» **WORK ITEM**
With the pictures removed, set down all of the entries below exactly.

[Itemized modification records]
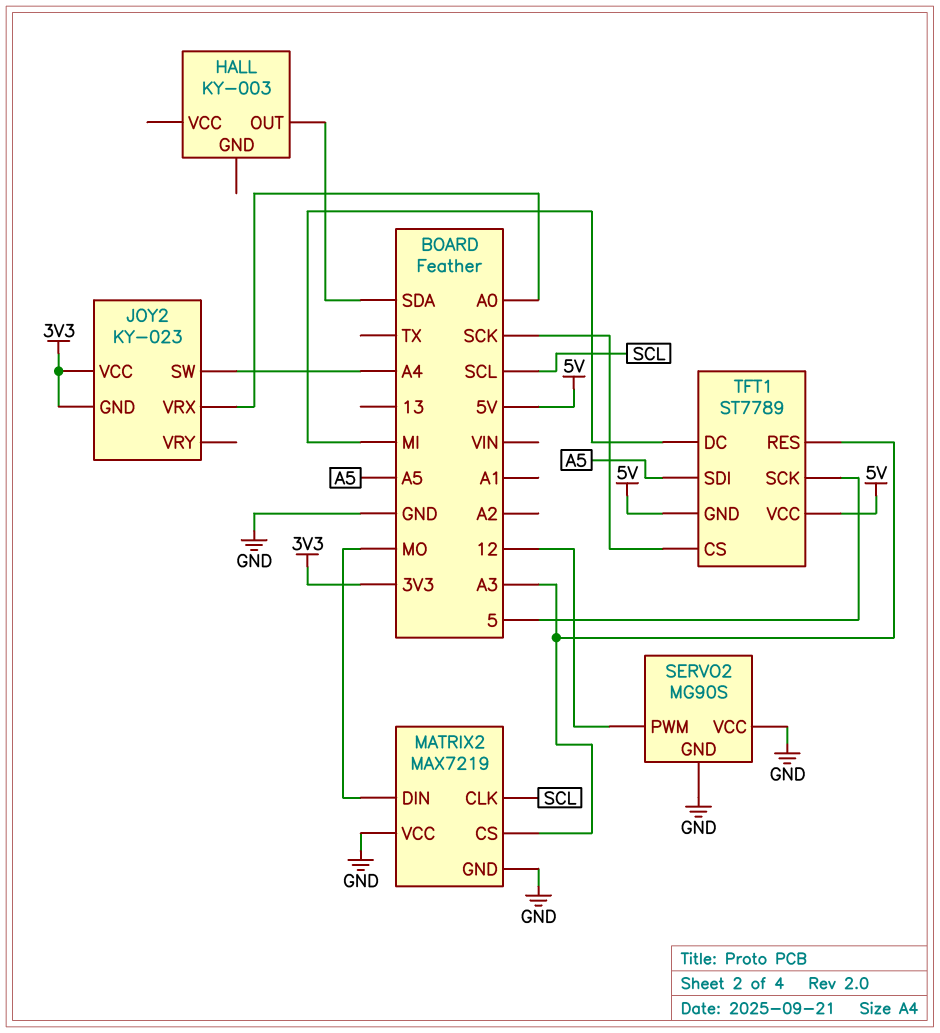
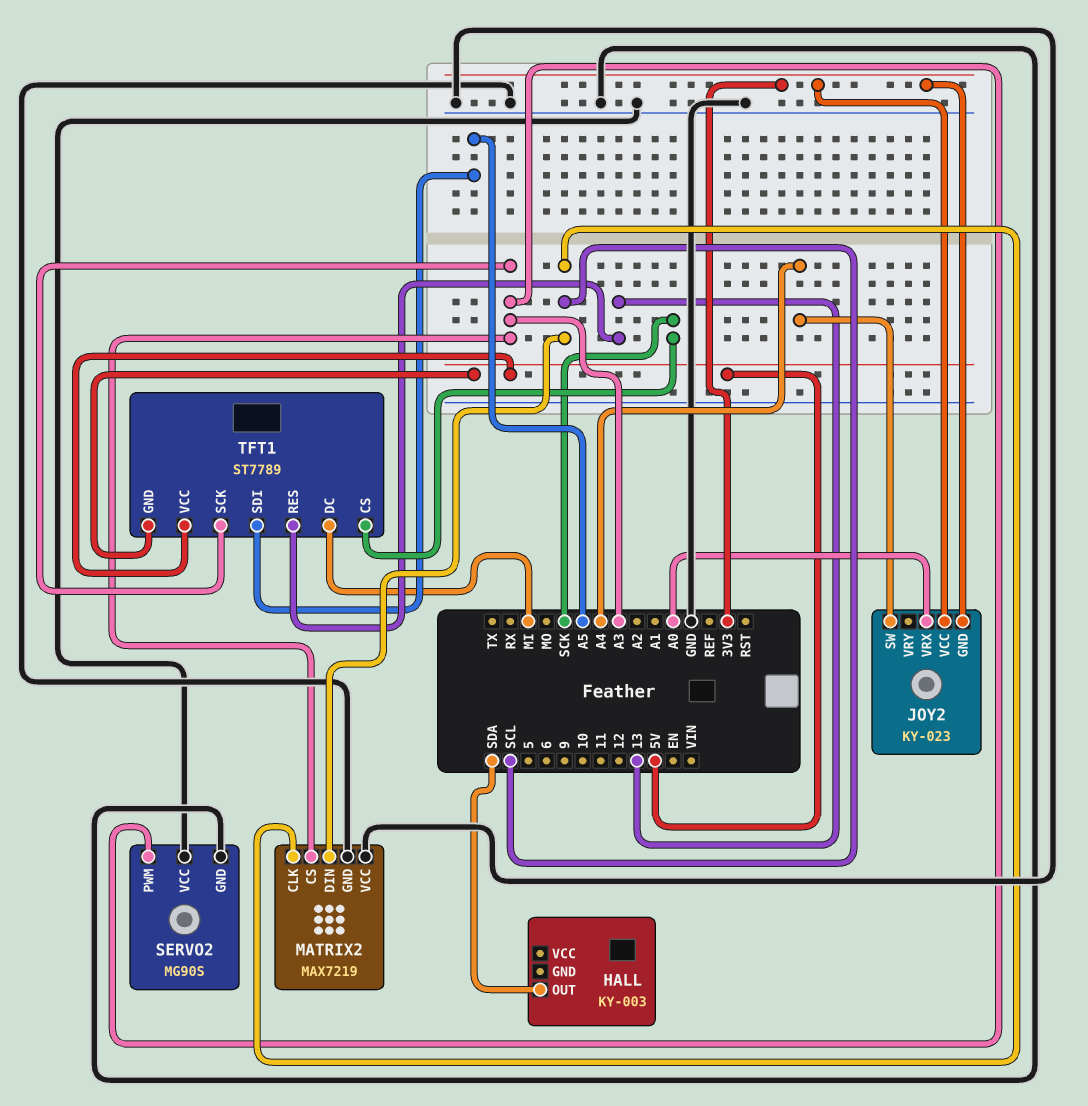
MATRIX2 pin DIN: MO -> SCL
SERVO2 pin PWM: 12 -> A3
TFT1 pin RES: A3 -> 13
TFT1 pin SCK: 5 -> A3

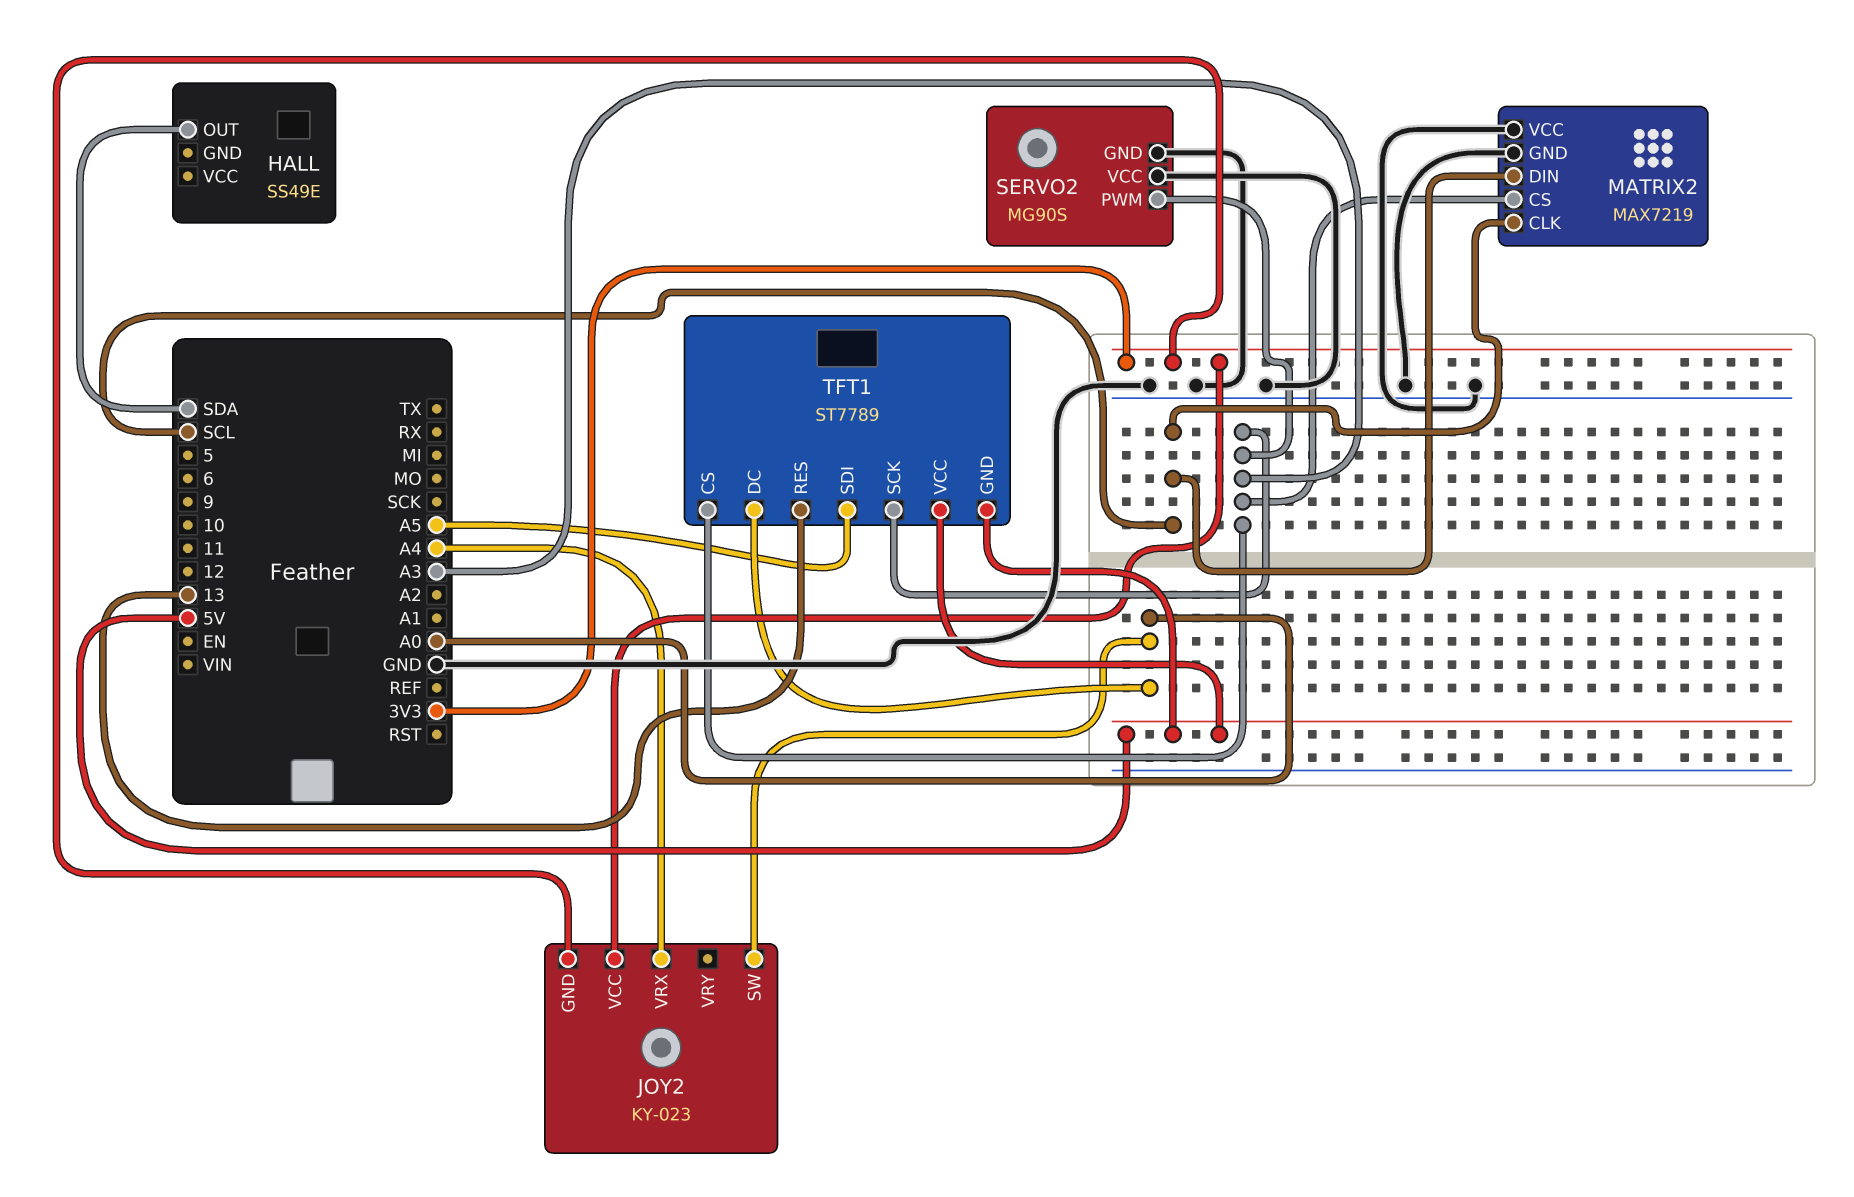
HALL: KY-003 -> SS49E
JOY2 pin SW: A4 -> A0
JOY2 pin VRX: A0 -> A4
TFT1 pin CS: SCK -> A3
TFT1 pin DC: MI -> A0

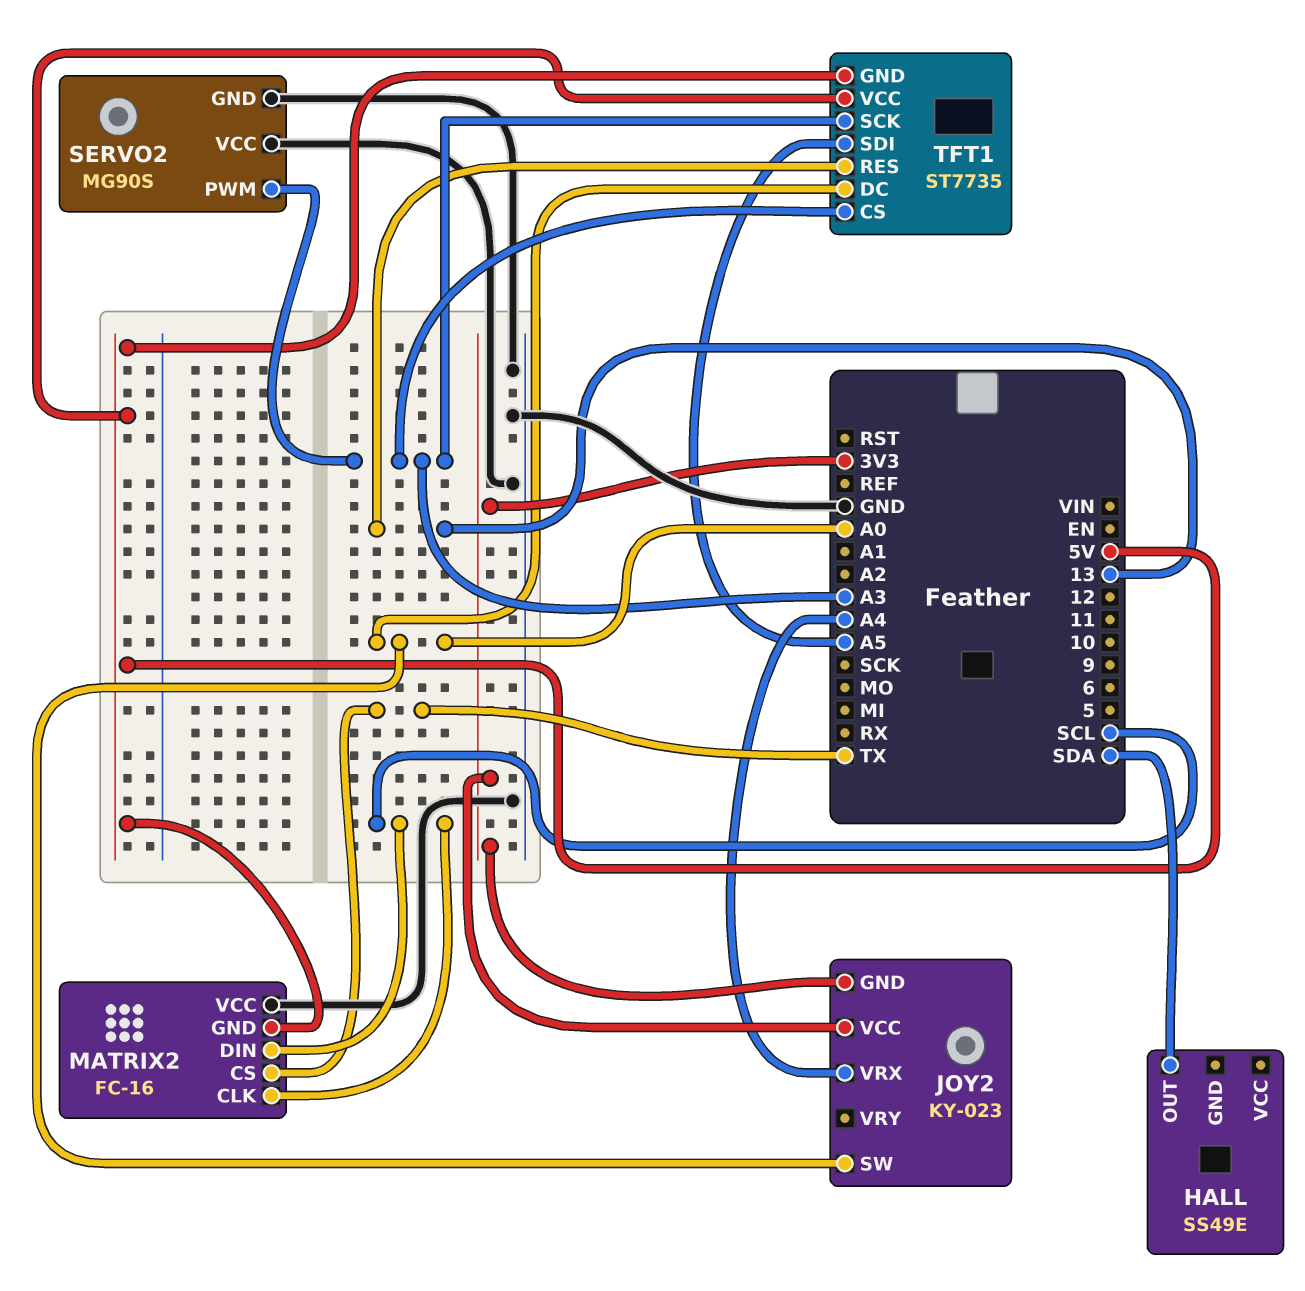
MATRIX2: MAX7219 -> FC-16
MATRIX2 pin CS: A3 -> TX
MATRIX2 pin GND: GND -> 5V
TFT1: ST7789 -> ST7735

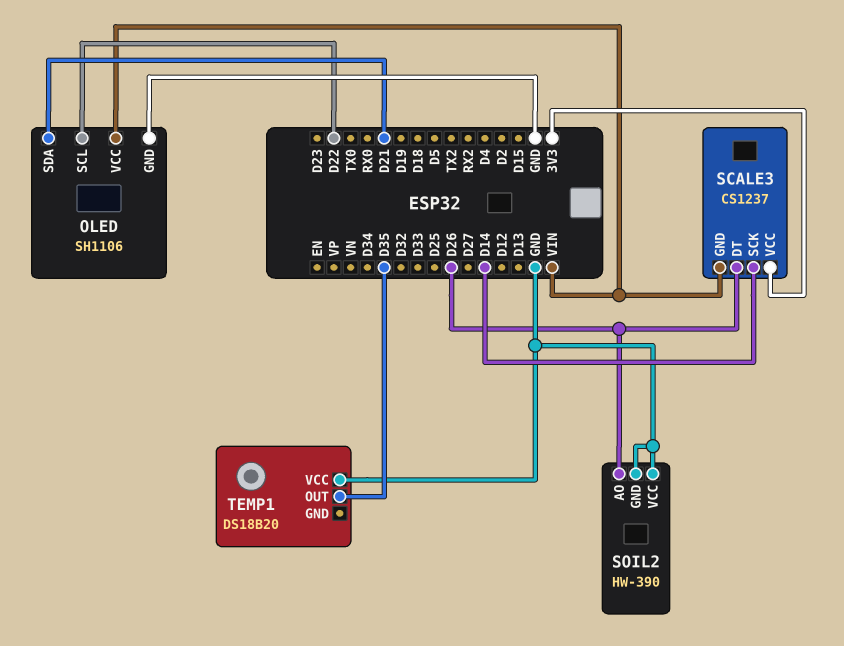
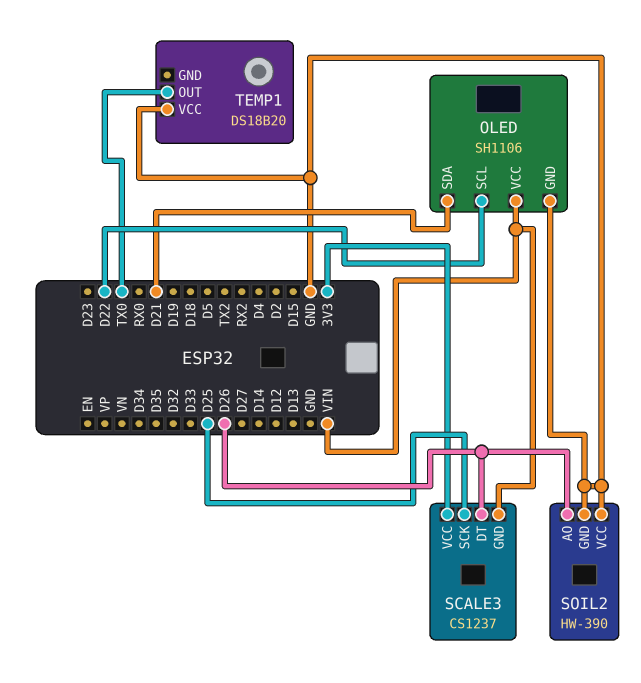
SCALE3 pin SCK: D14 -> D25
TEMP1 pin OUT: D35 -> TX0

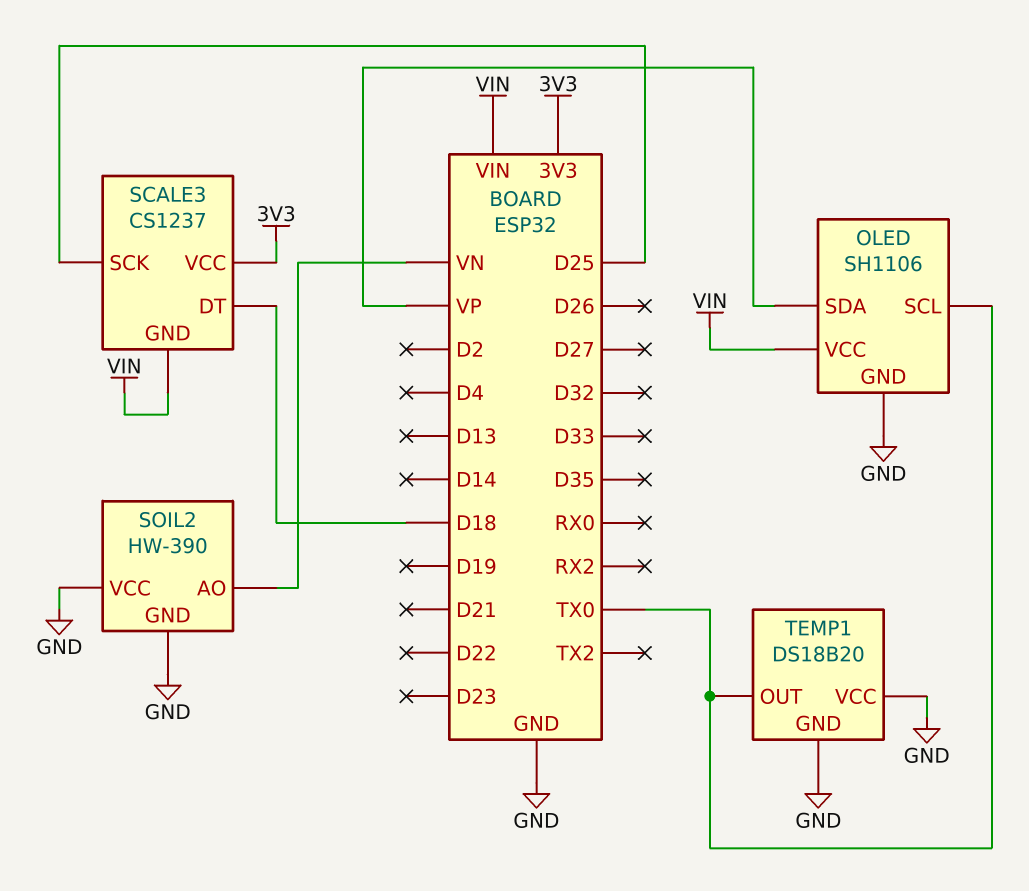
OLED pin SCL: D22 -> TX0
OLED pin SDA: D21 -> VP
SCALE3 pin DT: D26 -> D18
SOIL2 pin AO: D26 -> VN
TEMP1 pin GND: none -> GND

» **EXERCISE ANSWER**
MATRIX2 pin DIN: MO -> SCL
SERVO2 pin PWM: 12 -> A3
TFT1 pin RES: A3 -> 13
TFT1 pin SCK: 5 -> A3

HALL: KY-003 -> SS49E
JOY2 pin SW: A4 -> A0
JOY2 pin VRX: A0 -> A4
TFT1 pin CS: SCK -> A3
TFT1 pin DC: MI -> A0

MATRIX2: MAX7219 -> FC-16
MATRIX2 pin CS: A3 -> TX
MATRIX2 pin GND: GND -> 5V
TFT1: ST7789 -> ST7735

SCALE3 pin SCK: D14 -> D25
TEMP1 pin OUT: D35 -> TX0

OLED pin SCL: D22 -> TX0
OLED pin SDA: D21 -> VP
SCALE3 pin DT: D26 -> D18
SOIL2 pin AO: D26 -> VN
TEMP1 pin GND: none -> GND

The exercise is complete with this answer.